RECORDS TO PROCESS START

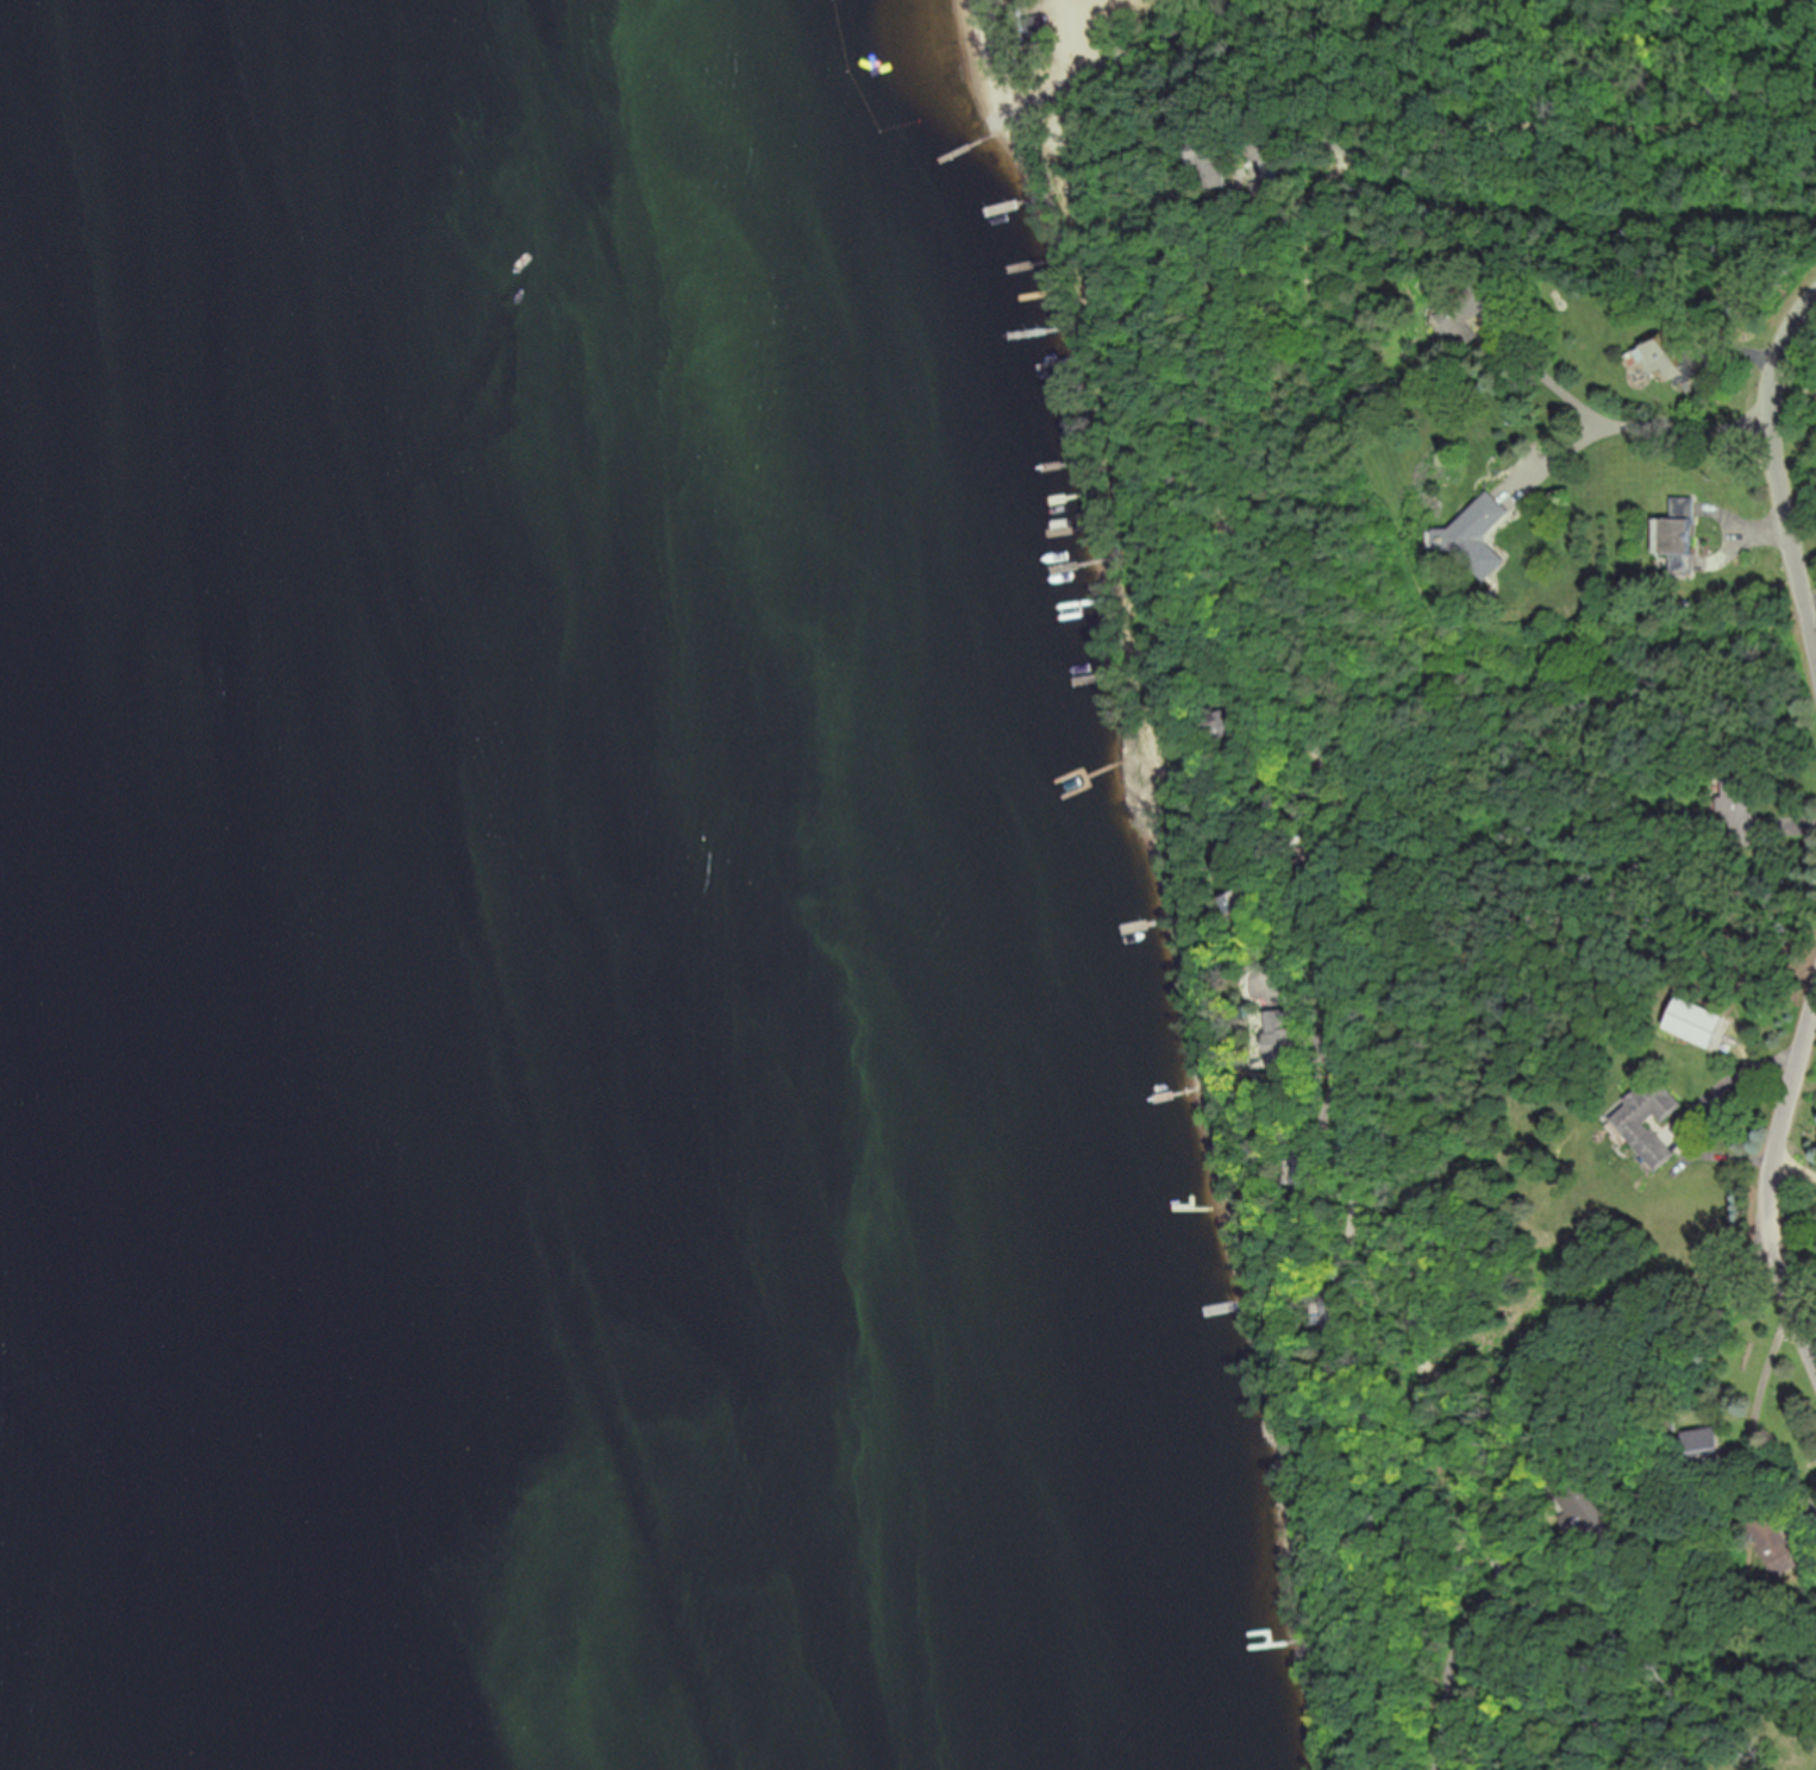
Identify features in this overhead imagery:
road: (1473, 34)
building: (1225, 167)
building: (1270, 194)
building: (1670, 362)
road: (1632, 423)
road: (1560, 460)
road: (1784, 462)
building: (1480, 533)
building: (1681, 538)
road: (1284, 675)
building: (1236, 731)
building: (1744, 798)
river: (402, 885)
building: (1253, 902)
building: (1702, 1023)
building: (1292, 1050)
building: (1652, 1122)
building: (1319, 1169)
road: (1797, 1171)
road: (1778, 1194)
building: (1345, 1314)
road: (1600, 1356)
building: (1382, 1417)
building: (1587, 1509)
road: (1516, 1558)

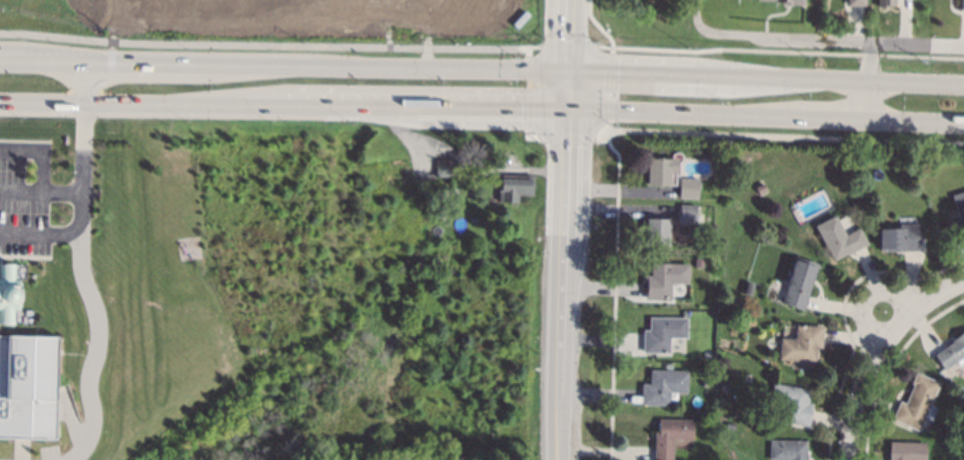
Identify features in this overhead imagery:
building: (787, 1)
building: (854, 2)
building: (884, 3)
building: (961, 5)
road: (101, 20)
road: (598, 27)
road: (712, 33)
road: (571, 34)
traffic signals: (571, 39)
road: (859, 40)
road: (266, 45)
road: (532, 46)
road: (567, 46)
road: (779, 50)
road: (41, 52)
road: (41, 64)
road: (197, 66)
road: (441, 67)
traffic signals: (616, 71)
road: (766, 76)
road: (867, 80)
road: (608, 87)
traffic signals: (616, 87)
road: (569, 88)
road: (388, 89)
road: (689, 89)
traffic signals: (521, 91)
road: (528, 93)
road: (206, 103)
road: (491, 106)
traffic signals: (520, 107)
road: (681, 113)
road: (830, 119)
road: (915, 122)
road: (777, 136)
road: (529, 137)
road: (564, 137)
traffic signals: (568, 146)
road: (39, 152)
road: (466, 163)
building: (444, 168)
building: (660, 171)
building: (688, 189)
building: (761, 189)
building: (512, 190)
road: (39, 191)
building: (448, 192)
building: (472, 195)
building: (959, 207)
building: (687, 214)
building: (656, 232)
road: (38, 235)
building: (839, 238)
building: (899, 239)
building: (698, 263)
road: (80, 275)
building: (664, 279)
road: (564, 283)
building: (798, 283)
road: (613, 289)
building: (748, 289)
building: (13, 295)
road: (933, 305)
building: (749, 322)
building: (662, 334)
building: (801, 345)
building: (952, 353)
building: (707, 354)
building: (706, 373)
building: (28, 386)
building: (663, 387)
building: (724, 388)
road: (864, 388)
building: (917, 403)
building: (792, 404)
building: (730, 427)
building: (671, 436)
building: (787, 450)
building: (907, 451)

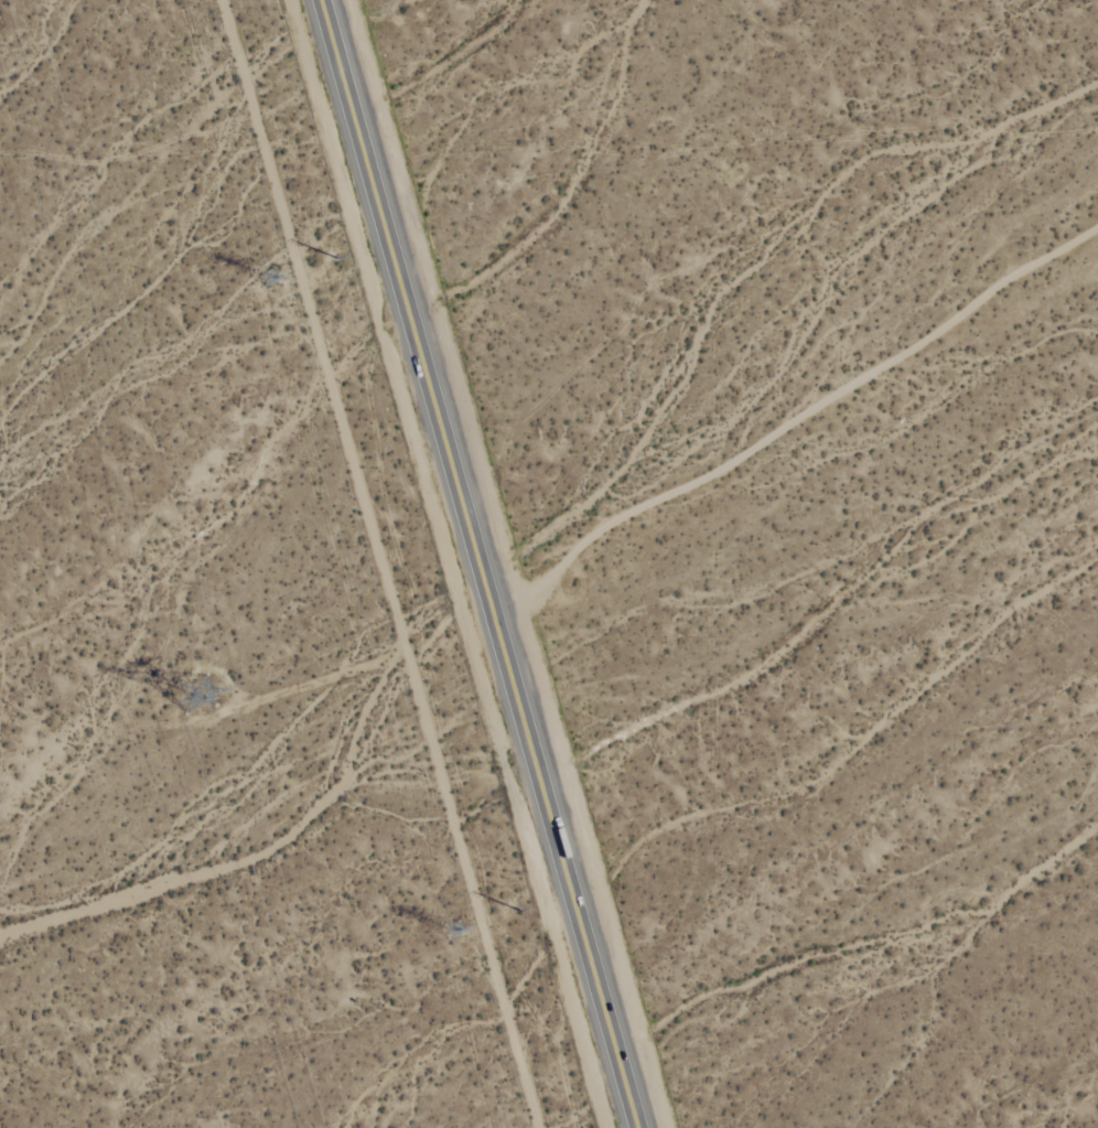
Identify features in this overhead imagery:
power tower: (330, 259)
power tower: (261, 286)
road: (796, 417)
road: (477, 563)
road: (378, 564)
power tower: (201, 694)
power tower: (515, 908)
power tower: (439, 927)

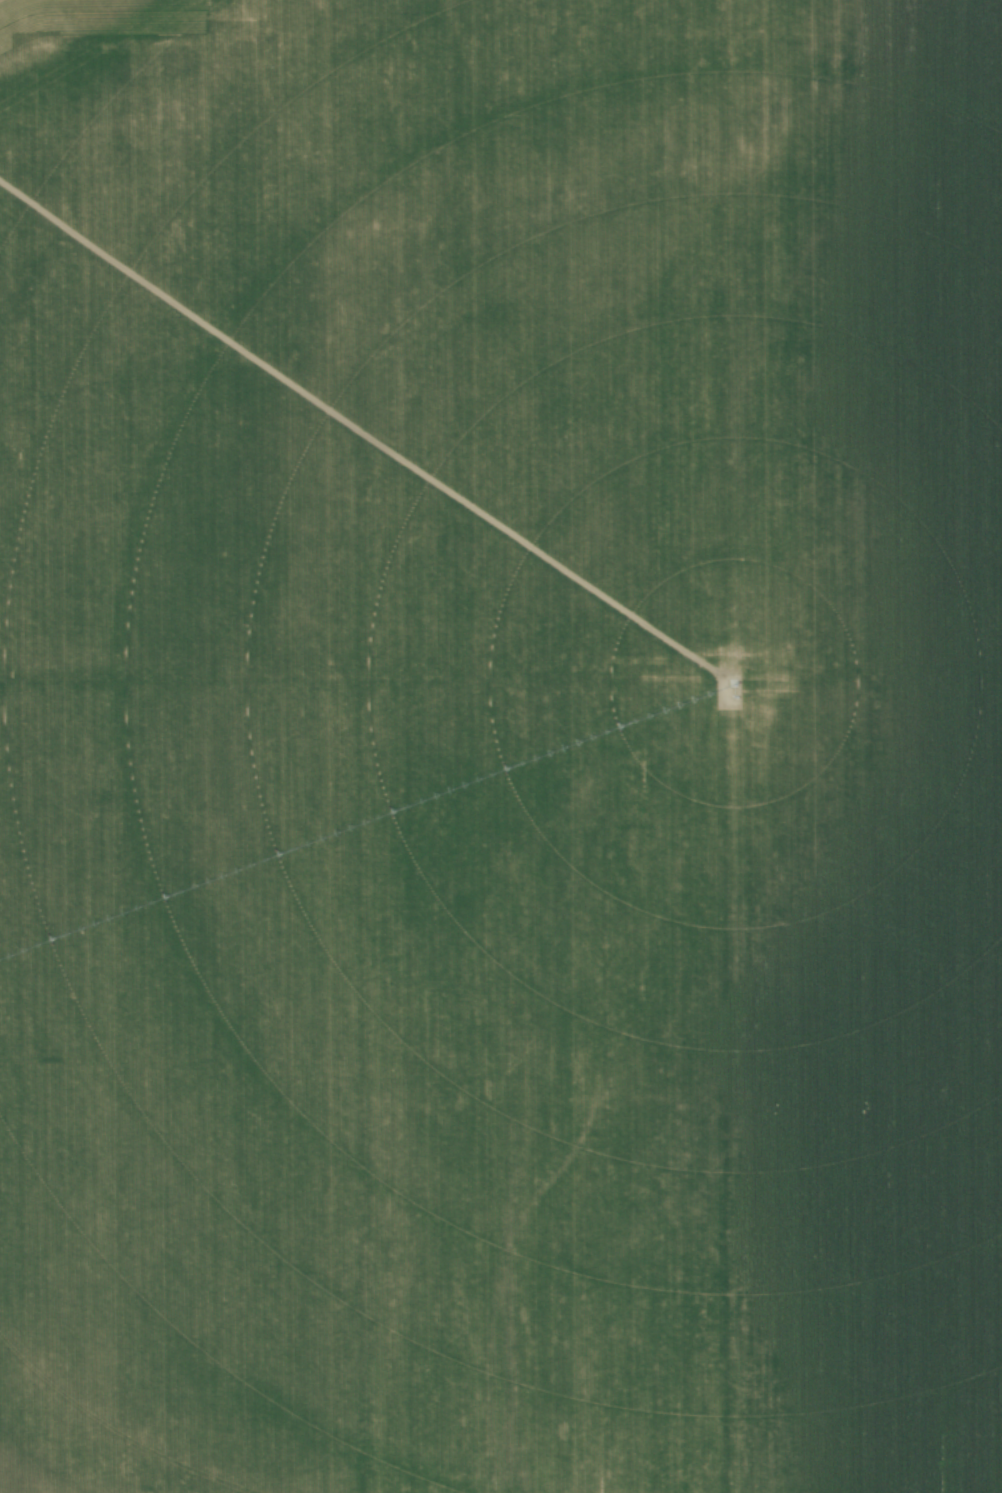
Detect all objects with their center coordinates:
crop: (501, 746)

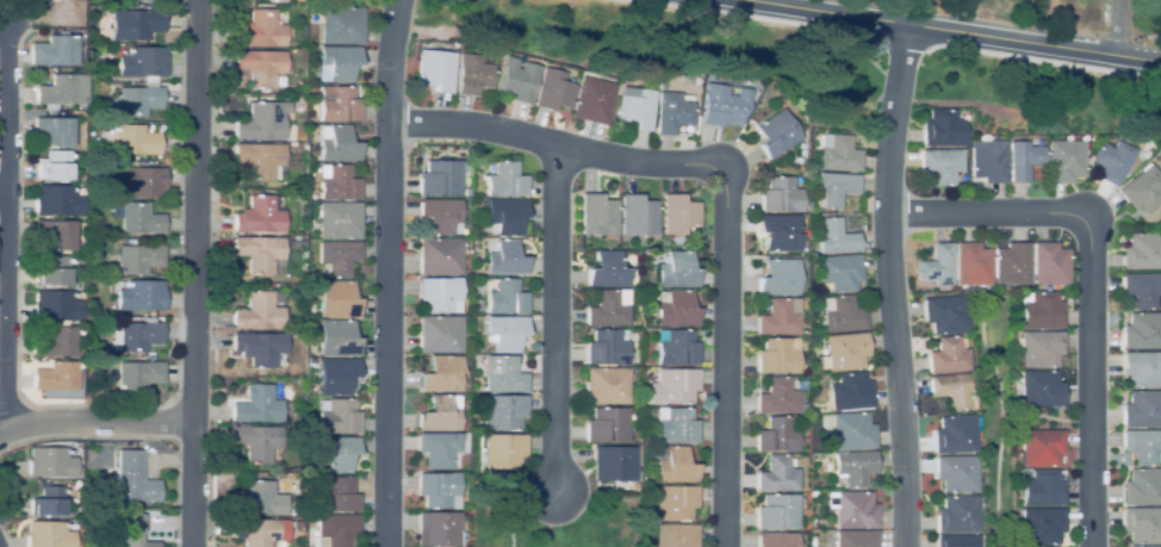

RECORDS TO PROCESS END

• _WHAT YOU NEED TO DO_: Look through the lines above and collect those with the word "power".

• _PROBLEM SOLUTION_:
power tower: (330, 259)
power tower: (261, 286)
power tower: (201, 694)
power tower: (515, 908)
power tower: (439, 927)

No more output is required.